**SHORT PROBLEM:** Copy the data word for word, beginning at the line that contains "earphone (1773, 971)" and ending after the line that contains "center [1401, 862].".

═════ EXTRACTED DATA

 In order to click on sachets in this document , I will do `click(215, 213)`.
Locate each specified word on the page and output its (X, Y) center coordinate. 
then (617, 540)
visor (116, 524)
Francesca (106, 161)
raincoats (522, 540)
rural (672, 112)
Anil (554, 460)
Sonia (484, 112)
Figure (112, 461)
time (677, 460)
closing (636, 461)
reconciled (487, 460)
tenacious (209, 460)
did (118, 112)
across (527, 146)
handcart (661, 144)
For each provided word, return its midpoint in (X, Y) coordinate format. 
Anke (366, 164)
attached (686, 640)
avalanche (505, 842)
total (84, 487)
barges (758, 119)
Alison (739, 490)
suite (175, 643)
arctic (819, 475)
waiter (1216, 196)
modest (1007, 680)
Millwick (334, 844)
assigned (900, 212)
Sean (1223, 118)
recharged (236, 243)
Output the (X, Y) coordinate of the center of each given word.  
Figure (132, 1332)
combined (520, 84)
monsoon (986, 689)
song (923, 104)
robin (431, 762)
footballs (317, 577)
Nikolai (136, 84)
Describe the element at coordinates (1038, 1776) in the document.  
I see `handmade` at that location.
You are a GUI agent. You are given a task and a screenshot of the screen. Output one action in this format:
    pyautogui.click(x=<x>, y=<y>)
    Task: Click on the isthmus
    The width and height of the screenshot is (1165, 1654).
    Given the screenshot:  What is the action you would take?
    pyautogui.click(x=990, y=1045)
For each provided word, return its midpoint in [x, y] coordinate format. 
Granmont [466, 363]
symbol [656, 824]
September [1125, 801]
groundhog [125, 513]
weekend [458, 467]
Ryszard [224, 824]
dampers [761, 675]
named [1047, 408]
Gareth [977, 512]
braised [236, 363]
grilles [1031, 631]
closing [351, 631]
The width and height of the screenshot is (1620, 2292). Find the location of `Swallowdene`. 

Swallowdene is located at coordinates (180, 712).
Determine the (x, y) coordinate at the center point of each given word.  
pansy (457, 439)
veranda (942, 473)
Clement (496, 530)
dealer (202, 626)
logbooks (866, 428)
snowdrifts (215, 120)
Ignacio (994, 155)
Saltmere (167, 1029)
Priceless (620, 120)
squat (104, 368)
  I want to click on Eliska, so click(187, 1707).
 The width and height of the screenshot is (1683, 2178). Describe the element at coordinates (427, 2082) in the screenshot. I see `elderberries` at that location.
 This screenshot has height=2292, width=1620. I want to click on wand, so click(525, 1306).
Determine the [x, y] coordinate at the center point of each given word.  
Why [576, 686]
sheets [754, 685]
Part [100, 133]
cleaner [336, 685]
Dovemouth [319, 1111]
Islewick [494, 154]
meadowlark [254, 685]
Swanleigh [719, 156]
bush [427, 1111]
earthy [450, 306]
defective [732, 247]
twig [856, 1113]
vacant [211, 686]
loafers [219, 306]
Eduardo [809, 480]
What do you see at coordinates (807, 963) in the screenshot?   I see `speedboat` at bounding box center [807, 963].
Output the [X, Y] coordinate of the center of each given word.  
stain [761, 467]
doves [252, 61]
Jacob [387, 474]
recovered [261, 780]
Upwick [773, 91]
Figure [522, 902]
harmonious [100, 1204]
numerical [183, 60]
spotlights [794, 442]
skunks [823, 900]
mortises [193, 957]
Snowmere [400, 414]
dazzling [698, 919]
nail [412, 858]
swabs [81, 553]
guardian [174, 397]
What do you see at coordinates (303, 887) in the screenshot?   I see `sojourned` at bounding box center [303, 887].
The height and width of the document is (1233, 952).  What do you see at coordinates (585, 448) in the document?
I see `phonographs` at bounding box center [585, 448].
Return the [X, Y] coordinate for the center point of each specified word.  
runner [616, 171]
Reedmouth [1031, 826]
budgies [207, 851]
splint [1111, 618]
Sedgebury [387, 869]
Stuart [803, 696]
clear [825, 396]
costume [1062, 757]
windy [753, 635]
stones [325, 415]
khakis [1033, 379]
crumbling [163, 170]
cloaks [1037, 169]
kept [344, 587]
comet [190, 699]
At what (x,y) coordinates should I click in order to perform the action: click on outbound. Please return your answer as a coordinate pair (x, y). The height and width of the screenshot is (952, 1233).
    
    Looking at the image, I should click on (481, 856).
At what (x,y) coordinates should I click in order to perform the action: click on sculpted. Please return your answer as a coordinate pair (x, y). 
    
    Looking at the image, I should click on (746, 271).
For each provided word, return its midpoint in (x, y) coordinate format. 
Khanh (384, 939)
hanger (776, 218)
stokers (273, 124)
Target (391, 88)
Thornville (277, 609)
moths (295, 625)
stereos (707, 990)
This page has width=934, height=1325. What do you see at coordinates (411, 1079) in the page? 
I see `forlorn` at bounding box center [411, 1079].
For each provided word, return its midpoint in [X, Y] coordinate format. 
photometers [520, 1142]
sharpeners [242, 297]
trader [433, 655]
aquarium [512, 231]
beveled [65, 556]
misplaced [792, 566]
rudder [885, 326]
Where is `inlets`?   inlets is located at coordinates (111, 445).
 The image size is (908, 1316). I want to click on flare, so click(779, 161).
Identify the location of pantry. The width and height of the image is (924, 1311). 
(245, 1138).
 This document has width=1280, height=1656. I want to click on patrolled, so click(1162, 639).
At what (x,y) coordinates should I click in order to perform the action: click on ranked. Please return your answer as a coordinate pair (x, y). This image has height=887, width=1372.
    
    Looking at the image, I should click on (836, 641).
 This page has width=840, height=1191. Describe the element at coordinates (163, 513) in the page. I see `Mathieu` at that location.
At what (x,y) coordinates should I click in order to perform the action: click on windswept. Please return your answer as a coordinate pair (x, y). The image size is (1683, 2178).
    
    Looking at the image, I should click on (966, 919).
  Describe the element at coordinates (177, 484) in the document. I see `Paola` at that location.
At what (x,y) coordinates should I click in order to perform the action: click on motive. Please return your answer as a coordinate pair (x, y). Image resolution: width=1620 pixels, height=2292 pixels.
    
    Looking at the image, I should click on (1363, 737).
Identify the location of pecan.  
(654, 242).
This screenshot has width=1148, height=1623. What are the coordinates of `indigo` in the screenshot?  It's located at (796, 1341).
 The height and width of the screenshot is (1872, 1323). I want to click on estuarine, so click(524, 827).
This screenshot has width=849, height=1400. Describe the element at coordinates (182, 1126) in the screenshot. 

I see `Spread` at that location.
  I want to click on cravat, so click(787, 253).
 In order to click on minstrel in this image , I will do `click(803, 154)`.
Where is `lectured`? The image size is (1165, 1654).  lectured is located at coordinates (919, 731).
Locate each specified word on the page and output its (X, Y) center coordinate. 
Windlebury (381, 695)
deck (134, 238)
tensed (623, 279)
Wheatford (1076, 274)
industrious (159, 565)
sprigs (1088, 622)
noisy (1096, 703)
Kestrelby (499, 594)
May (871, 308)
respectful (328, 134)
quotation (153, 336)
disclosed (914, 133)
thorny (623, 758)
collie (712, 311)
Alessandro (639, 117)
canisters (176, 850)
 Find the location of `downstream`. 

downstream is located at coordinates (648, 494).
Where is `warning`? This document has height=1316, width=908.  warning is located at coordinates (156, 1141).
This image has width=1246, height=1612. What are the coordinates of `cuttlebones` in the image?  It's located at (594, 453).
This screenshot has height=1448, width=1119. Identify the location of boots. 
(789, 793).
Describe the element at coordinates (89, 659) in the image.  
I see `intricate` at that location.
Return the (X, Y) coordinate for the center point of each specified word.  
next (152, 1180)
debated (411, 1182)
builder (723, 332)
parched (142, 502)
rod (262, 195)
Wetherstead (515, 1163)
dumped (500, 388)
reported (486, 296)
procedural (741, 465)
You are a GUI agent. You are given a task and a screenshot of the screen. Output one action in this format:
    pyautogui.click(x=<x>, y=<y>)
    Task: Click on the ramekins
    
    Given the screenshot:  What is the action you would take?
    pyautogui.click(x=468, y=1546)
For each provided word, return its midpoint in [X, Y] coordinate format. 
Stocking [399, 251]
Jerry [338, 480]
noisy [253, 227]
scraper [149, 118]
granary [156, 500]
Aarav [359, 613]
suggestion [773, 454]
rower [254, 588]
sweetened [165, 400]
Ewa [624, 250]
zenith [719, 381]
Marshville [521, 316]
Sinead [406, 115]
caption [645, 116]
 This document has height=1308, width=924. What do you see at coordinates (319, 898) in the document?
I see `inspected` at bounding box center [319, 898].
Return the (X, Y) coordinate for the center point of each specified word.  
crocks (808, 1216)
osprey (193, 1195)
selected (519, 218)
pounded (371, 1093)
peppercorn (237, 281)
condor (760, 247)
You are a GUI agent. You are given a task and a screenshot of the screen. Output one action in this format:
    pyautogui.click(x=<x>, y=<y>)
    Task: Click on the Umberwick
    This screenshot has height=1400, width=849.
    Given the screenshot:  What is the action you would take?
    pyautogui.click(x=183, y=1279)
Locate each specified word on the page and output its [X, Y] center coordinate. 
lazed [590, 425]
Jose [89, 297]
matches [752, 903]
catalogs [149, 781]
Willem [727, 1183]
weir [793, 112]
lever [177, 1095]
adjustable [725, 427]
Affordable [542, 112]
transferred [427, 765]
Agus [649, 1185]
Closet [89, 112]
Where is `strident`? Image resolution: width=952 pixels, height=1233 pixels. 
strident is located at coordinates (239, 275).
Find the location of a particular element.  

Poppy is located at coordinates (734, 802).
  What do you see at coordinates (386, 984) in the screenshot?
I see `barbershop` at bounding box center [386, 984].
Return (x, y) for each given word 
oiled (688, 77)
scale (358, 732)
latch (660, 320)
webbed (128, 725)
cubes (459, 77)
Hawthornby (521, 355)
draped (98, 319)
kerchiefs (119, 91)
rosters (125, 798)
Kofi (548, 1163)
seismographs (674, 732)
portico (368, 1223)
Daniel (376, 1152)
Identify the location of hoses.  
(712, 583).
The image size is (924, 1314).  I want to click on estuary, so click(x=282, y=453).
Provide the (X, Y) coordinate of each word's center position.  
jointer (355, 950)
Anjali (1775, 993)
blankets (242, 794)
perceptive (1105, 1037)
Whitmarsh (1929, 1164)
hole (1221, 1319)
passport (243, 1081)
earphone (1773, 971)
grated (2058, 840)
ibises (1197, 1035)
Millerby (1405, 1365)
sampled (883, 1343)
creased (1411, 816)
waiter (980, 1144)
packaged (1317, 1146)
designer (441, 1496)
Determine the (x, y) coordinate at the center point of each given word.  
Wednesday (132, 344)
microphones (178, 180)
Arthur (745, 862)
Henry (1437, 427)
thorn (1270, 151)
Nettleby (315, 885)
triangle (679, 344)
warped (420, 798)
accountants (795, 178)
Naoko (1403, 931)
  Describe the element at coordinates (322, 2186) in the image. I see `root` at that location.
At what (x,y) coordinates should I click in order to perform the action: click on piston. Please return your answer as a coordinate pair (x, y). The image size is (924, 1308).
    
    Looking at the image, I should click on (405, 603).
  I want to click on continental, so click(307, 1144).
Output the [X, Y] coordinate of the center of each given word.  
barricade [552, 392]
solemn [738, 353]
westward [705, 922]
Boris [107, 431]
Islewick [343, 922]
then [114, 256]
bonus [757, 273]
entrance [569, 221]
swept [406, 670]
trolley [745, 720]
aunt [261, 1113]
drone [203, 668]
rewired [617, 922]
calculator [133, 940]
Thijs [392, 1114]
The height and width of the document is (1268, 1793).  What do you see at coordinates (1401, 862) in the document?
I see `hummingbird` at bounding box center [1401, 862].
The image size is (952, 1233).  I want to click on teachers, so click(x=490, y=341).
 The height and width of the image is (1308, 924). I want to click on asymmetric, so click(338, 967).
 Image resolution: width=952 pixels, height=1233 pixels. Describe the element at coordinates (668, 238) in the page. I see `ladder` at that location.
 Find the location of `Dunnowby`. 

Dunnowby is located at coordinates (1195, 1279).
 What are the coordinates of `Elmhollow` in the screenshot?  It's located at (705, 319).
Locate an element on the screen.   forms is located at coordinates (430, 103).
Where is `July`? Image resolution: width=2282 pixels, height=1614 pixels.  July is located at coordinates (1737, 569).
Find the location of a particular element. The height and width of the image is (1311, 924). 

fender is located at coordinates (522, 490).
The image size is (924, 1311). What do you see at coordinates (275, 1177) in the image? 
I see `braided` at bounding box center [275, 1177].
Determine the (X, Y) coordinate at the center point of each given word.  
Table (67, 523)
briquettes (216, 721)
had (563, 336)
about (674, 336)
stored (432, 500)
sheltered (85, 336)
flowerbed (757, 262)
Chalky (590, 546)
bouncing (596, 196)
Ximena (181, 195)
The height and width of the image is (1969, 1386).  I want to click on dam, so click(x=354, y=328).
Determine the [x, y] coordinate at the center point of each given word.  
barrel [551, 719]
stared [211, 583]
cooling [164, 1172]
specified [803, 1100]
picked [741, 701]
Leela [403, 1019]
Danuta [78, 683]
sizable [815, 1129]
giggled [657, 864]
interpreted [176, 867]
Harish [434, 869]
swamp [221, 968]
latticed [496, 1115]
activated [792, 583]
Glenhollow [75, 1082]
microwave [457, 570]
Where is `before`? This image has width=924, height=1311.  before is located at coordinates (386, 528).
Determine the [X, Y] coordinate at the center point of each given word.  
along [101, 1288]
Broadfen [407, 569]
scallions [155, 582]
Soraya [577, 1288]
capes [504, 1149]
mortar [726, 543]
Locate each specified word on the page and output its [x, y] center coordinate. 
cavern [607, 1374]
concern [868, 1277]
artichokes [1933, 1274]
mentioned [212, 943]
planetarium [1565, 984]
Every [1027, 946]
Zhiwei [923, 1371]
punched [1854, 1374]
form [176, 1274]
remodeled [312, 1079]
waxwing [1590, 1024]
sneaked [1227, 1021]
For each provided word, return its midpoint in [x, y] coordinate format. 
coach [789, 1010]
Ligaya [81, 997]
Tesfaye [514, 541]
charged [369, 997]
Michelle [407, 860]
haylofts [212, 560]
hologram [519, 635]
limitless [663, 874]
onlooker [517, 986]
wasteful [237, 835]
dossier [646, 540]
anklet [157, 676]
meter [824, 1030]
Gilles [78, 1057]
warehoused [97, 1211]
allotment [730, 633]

══════════

**FULL RESPONSE:**
earphone (1773, 971)
grated (2058, 840)
ibises (1197, 1035)
Millerby (1405, 1365)
sampled (883, 1343)
creased (1411, 816)
waiter (980, 1144)
packaged (1317, 1146)
designer (441, 1496)
Determine the (x, y) coordinate at the center point of each given word.  
Wednesday (132, 344)
microphones (178, 180)
Arthur (745, 862)
Henry (1437, 427)
thorn (1270, 151)
Nettleby (315, 885)
triangle (679, 344)
warped (420, 798)
accountants (795, 178)
Naoko (1403, 931)
  Describe the element at coordinates (322, 2186) in the image. I see `root` at that location.
At what (x,y) coordinates should I click in order to perform the action: click on piston. Please return your answer as a coordinate pair (x, y). The image size is (924, 1308).
    
    Looking at the image, I should click on (405, 603).
  I want to click on continental, so click(307, 1144).
Output the [X, Y] coordinate of the center of each given word.  
barricade [552, 392]
solemn [738, 353]
westward [705, 922]
Boris [107, 431]
Islewick [343, 922]
then [114, 256]
bonus [757, 273]
entrance [569, 221]
swept [406, 670]
trolley [745, 720]
aunt [261, 1113]
drone [203, 668]
rewired [617, 922]
calculator [133, 940]
Thijs [392, 1114]
The height and width of the document is (1268, 1793).  What do you see at coordinates (1401, 862) in the document?
I see `hummingbird` at bounding box center [1401, 862].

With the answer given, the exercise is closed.